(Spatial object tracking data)
━━━━

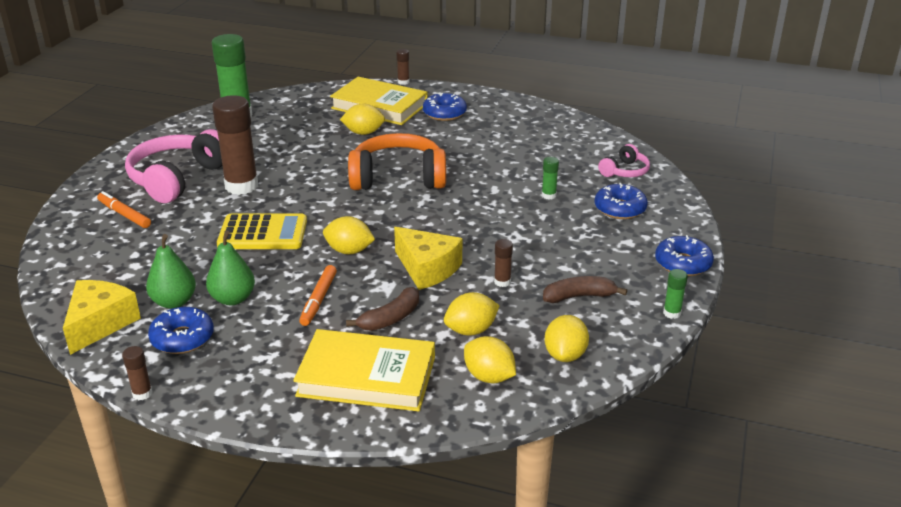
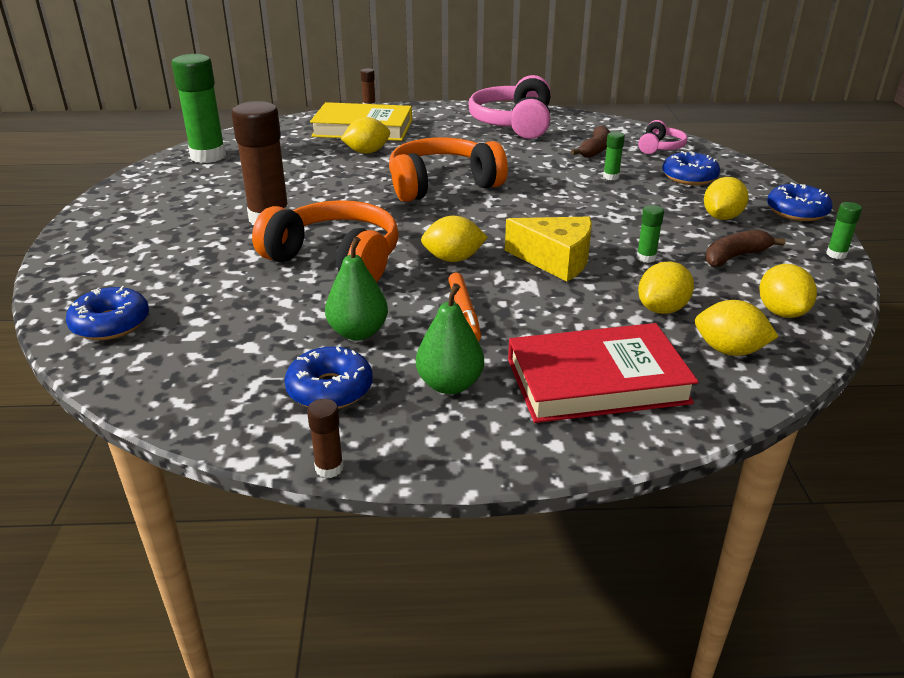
camera: 20 degrees left, 0 degrees up
(100, 323) = (201, 396): yellow cheese -> none
(124, 215) = (140, 270): orange marker -> none
(174, 302) = (284, 351): green pear -> green pear (450, 384)
(177, 178) = (182, 223): pink headphones -> pink headphones (513, 124)
(263, 233) = (336, 259): yellow calculator -> orange headphones
(366, 377) = (597, 381): yellow book -> red book
(390, 318) = (564, 315): brown banana -> brown banana (595, 150)
(444, 113) = (437, 126): blue donut -> blue donut (111, 324)
(502, 282) = (646, 258): brown glue stick -> green glue stick
(607, 256) = (721, 217): none -> yellow lemon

━━━━

**What is being asked:** Where the line containing "(124, 215) = (140, 270): orange" appears in the data above, begin there and reproduce every line to the end exactly; include nothing else.

**Response area:**
(124, 215) = (140, 270): orange marker -> none
(174, 302) = (284, 351): green pear -> green pear (450, 384)
(177, 178) = (182, 223): pink headphones -> pink headphones (513, 124)
(263, 233) = (336, 259): yellow calculator -> orange headphones
(366, 377) = (597, 381): yellow book -> red book
(390, 318) = (564, 315): brown banana -> brown banana (595, 150)
(444, 113) = (437, 126): blue donut -> blue donut (111, 324)
(502, 282) = (646, 258): brown glue stick -> green glue stick
(607, 256) = (721, 217): none -> yellow lemon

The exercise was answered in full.